─── Dati forniti
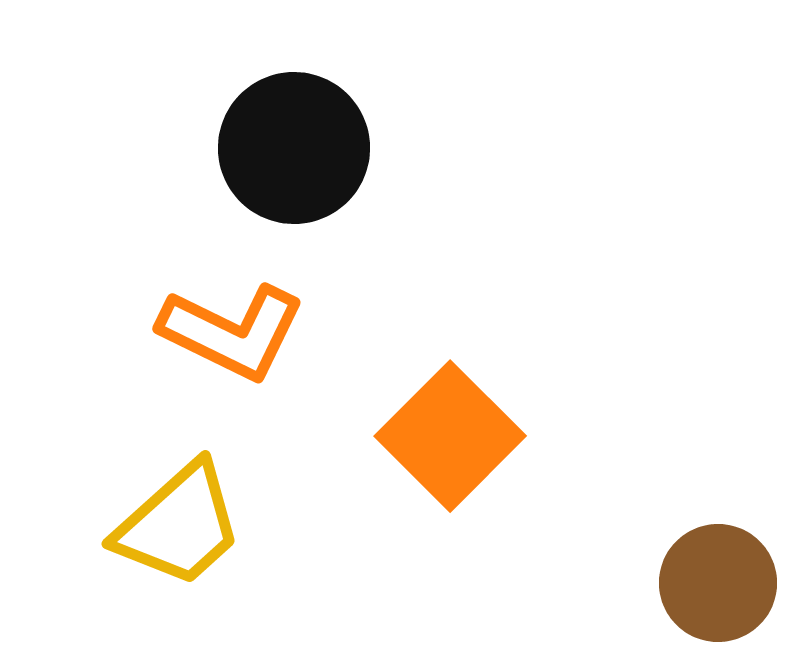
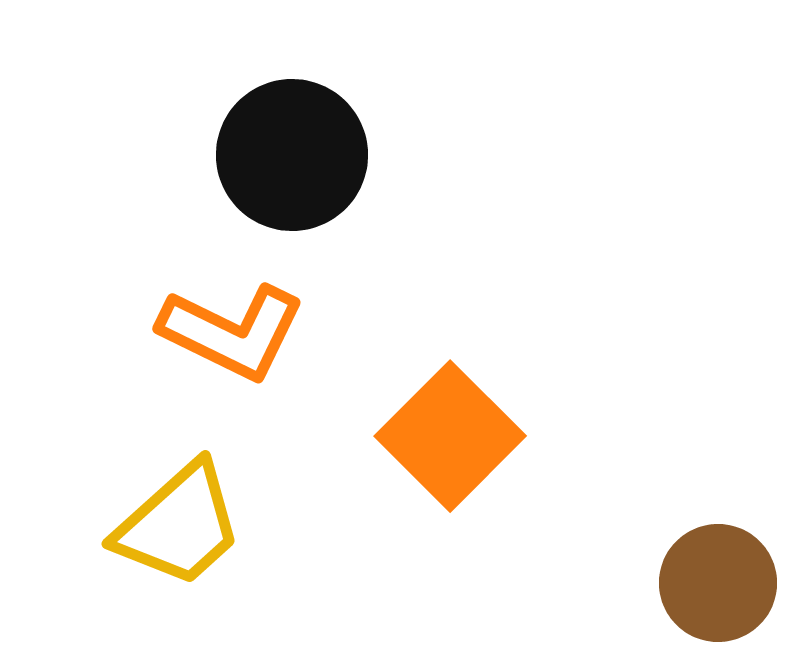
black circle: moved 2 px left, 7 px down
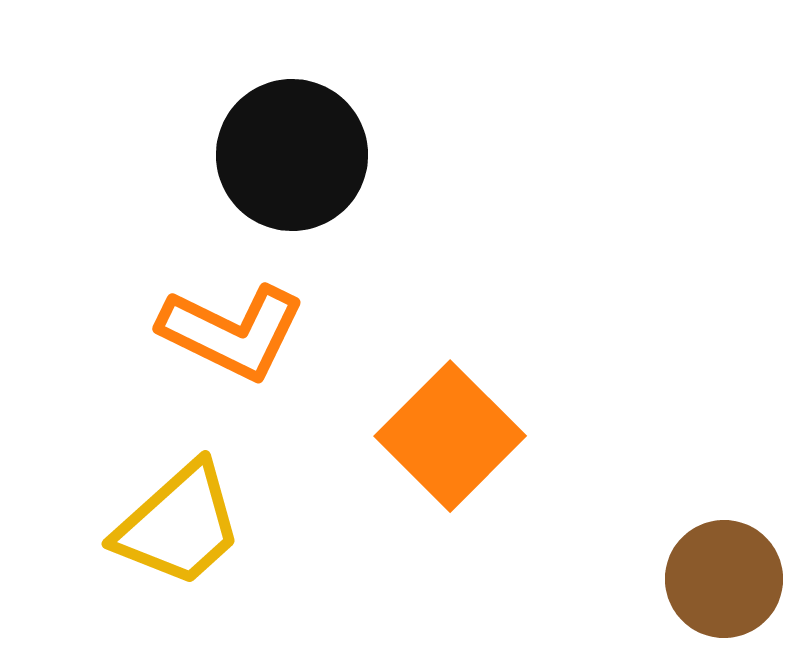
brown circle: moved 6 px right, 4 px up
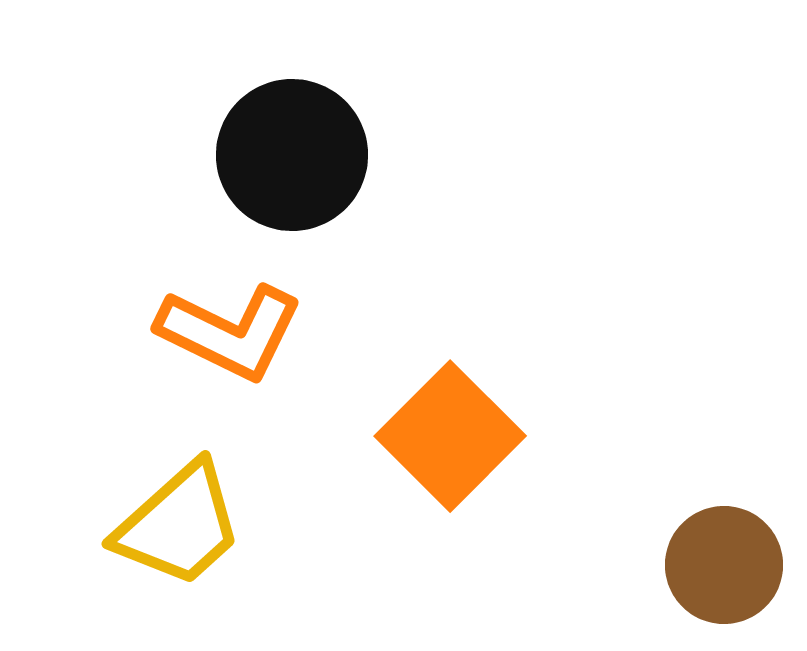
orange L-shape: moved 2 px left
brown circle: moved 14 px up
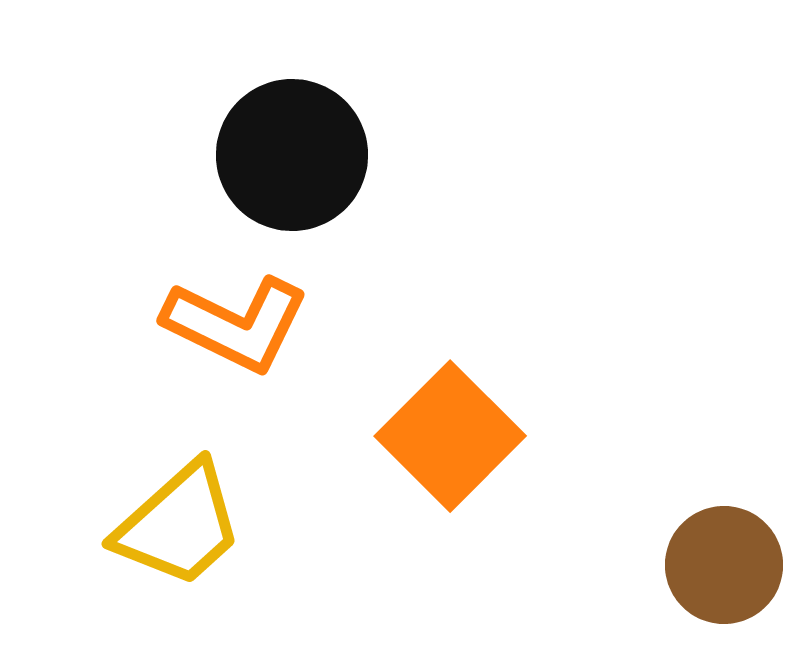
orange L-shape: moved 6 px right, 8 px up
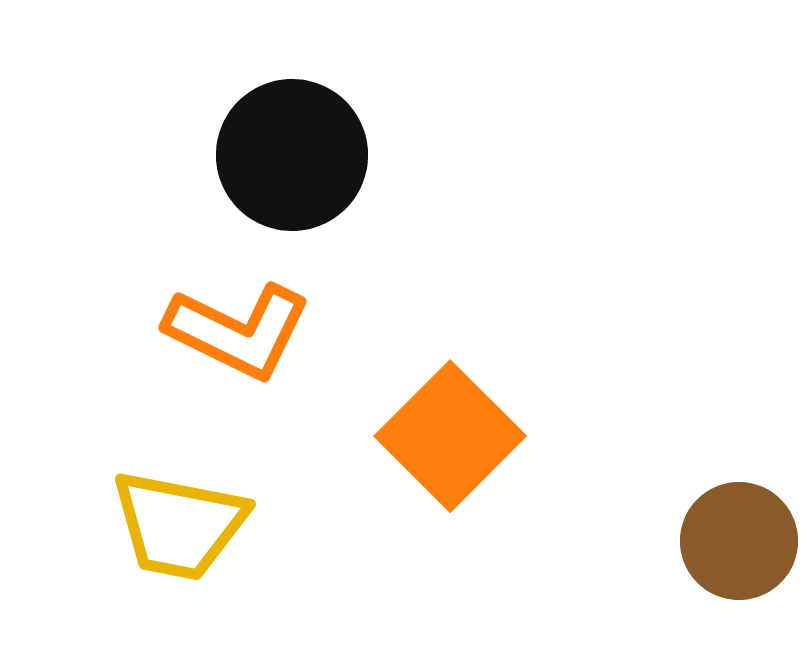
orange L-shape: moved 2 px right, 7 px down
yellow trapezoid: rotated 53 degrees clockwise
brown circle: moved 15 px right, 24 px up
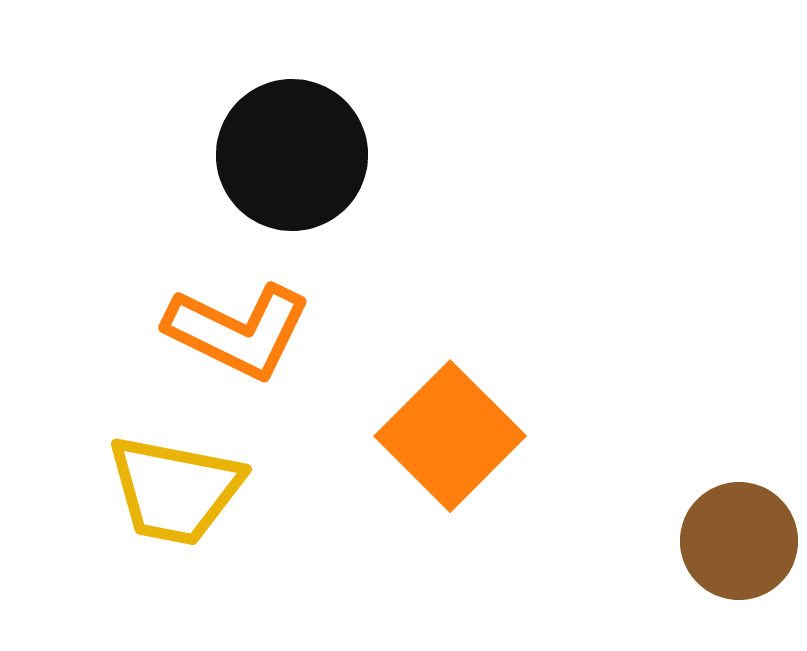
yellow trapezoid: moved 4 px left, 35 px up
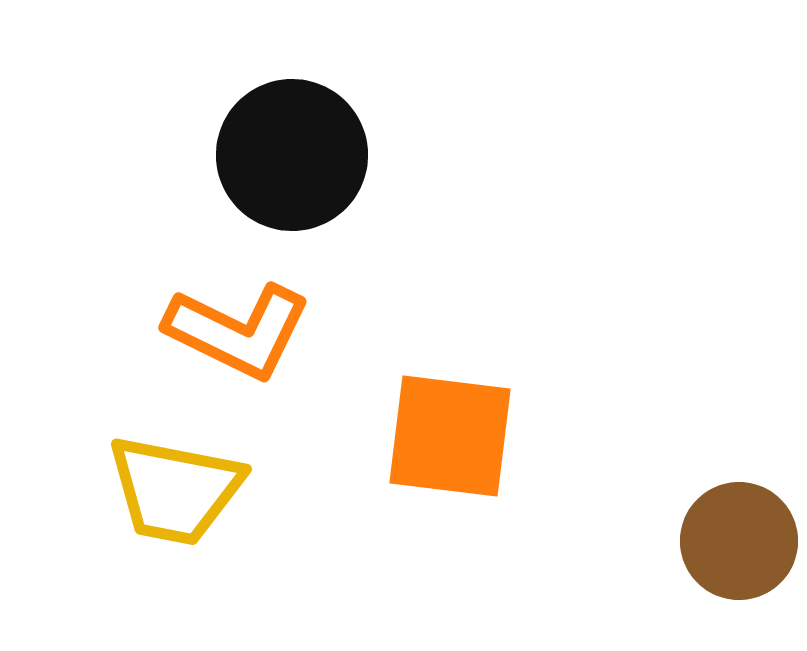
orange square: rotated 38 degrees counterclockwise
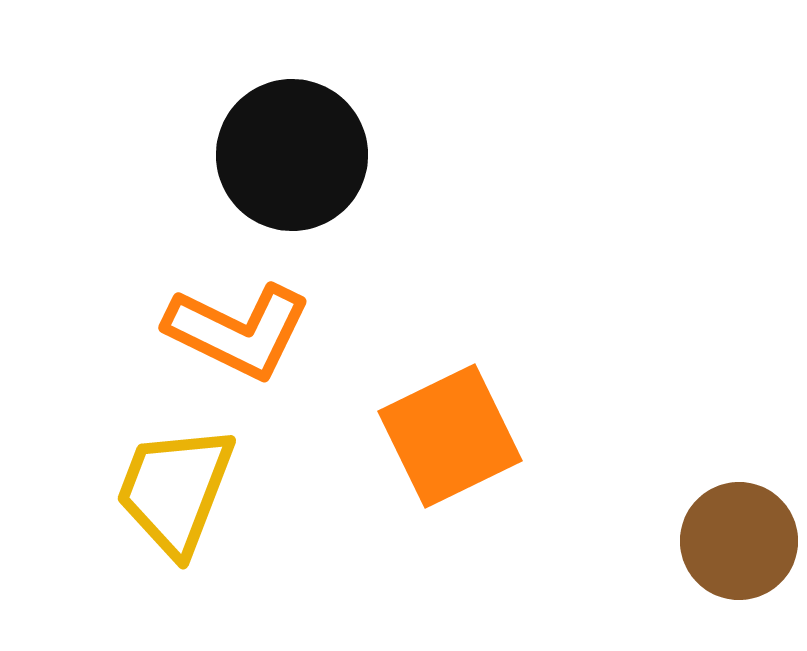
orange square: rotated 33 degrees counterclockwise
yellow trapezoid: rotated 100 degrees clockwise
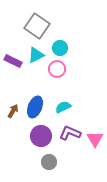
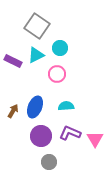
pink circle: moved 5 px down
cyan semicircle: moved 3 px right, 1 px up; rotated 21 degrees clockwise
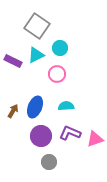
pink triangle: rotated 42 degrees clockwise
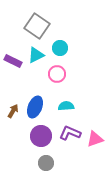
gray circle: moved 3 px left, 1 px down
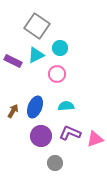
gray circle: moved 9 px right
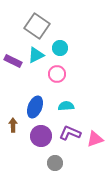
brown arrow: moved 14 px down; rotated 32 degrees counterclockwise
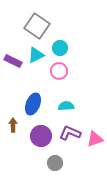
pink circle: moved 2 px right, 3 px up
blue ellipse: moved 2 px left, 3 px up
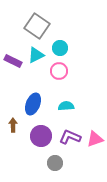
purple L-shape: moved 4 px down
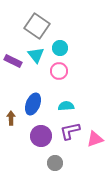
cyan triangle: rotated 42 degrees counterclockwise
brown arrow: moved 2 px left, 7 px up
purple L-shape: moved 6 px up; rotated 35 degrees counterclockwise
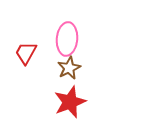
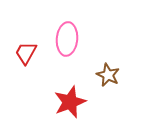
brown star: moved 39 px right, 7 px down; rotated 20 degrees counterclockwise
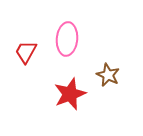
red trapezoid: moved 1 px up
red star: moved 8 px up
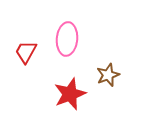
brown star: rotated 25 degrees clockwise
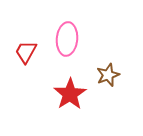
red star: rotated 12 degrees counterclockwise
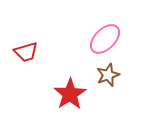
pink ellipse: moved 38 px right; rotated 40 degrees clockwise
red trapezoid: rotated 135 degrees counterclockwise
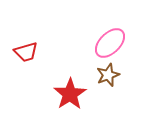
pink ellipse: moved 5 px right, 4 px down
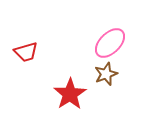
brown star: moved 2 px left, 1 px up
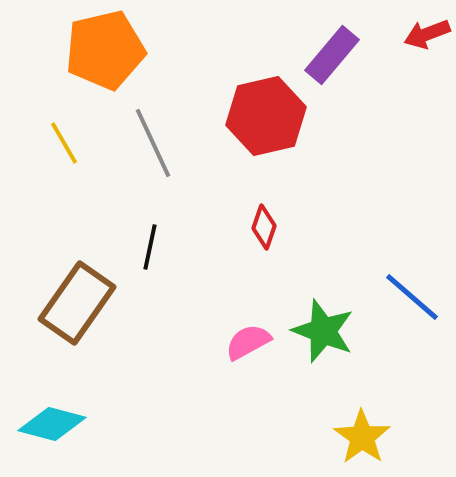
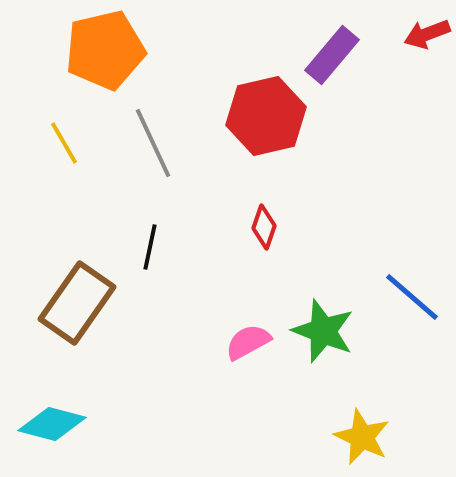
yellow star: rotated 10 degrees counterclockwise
──────
- Consegna e requisiti -
Riscrivi identiche tutte le righe delle voci qui sopra, tralasciando le immagini.

- Svolgimento -
black circle: moved 2 px left, 7 px down
brown circle: moved 6 px right, 4 px up
orange L-shape: moved 2 px left
brown circle: moved 14 px up
orange L-shape: moved 6 px right, 8 px up
orange L-shape: moved 2 px right, 7 px down
yellow trapezoid: rotated 53 degrees clockwise
brown circle: moved 15 px right, 24 px up
yellow trapezoid: moved 4 px left, 35 px up
orange square: rotated 38 degrees counterclockwise
orange square: rotated 33 degrees counterclockwise
yellow trapezoid: rotated 100 degrees clockwise
pink circle: moved 5 px down
cyan semicircle: moved 3 px right, 1 px up; rotated 21 degrees clockwise
pink triangle: rotated 42 degrees clockwise
gray circle: moved 3 px left, 1 px down
gray circle: moved 9 px right
brown arrow: moved 14 px down; rotated 32 degrees counterclockwise
pink circle: moved 2 px right, 3 px up
blue ellipse: moved 2 px left, 3 px up
purple L-shape: moved 4 px down
cyan triangle: rotated 42 degrees counterclockwise
brown arrow: moved 2 px left, 7 px up
purple L-shape: moved 6 px up; rotated 35 degrees counterclockwise
brown star: moved 39 px right, 7 px down; rotated 20 degrees counterclockwise
red trapezoid: moved 1 px up
red star: moved 8 px up
brown star: rotated 25 degrees clockwise
red star: rotated 12 degrees counterclockwise
pink ellipse: moved 38 px right; rotated 40 degrees clockwise
red trapezoid: rotated 135 degrees counterclockwise
pink ellipse: moved 5 px right, 4 px down
brown star: moved 2 px left, 1 px up
yellow star: rotated 10 degrees counterclockwise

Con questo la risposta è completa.